Problem
In the records that follow, the lines from the one containing "purple hexagon: (594, 249)" to the one containing "orange triangle: (330, 309)", inclusive, are to be given again exactly.

Material for this exercise
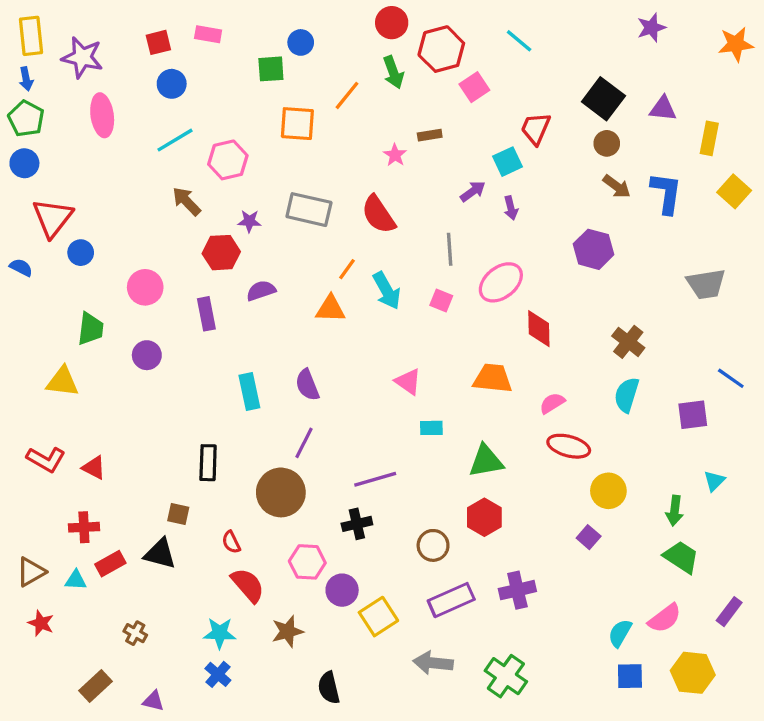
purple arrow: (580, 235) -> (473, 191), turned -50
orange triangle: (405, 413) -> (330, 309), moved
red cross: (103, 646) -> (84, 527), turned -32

---

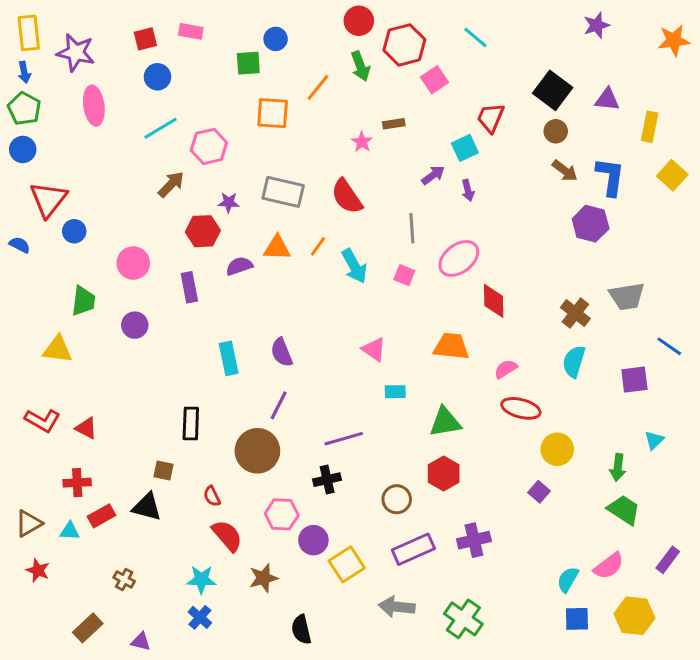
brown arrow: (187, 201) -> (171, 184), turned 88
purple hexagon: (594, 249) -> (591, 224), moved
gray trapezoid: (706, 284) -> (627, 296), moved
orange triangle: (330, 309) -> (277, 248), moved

Exercise answer
purple hexagon: (594, 249) -> (591, 224), moved
gray trapezoid: (706, 284) -> (627, 296), moved
orange triangle: (330, 309) -> (277, 248), moved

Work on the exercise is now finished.